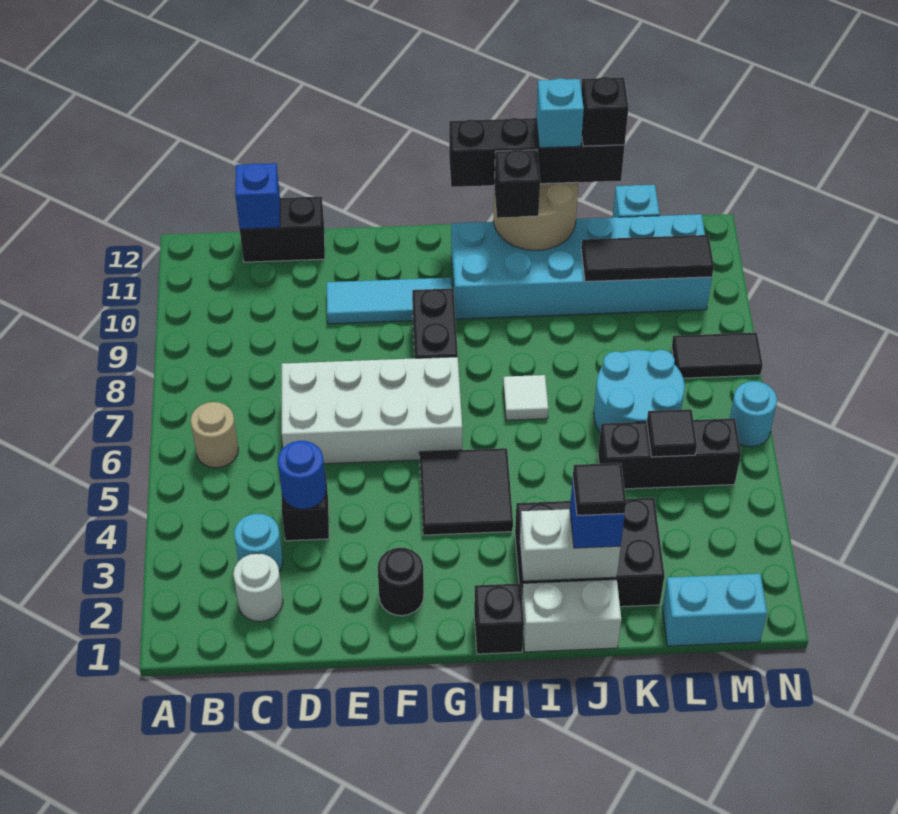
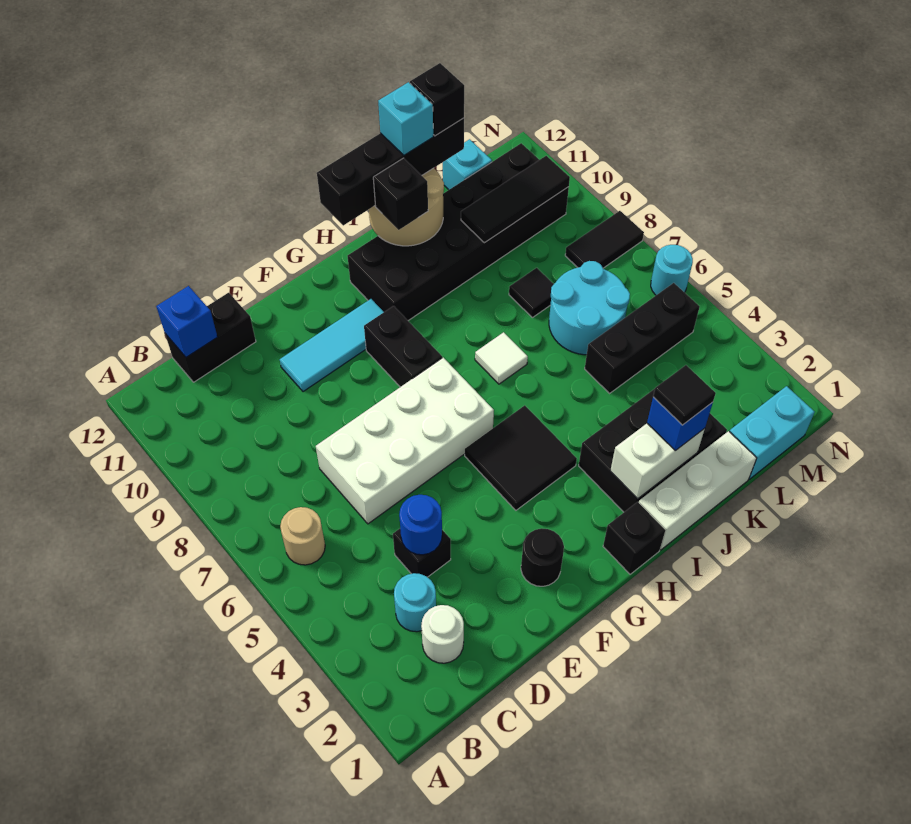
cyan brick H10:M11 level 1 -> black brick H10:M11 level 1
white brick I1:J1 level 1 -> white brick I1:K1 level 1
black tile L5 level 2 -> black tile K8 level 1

====

## [Exercise instructions]
For this exercise, please retype exactly the lines in the listing from the line with "white brick I1:J1" through its last line, both ends included.

## [Written solution]
white brick I1:J1 level 1 -> white brick I1:K1 level 1
black tile L5 level 2 -> black tile K8 level 1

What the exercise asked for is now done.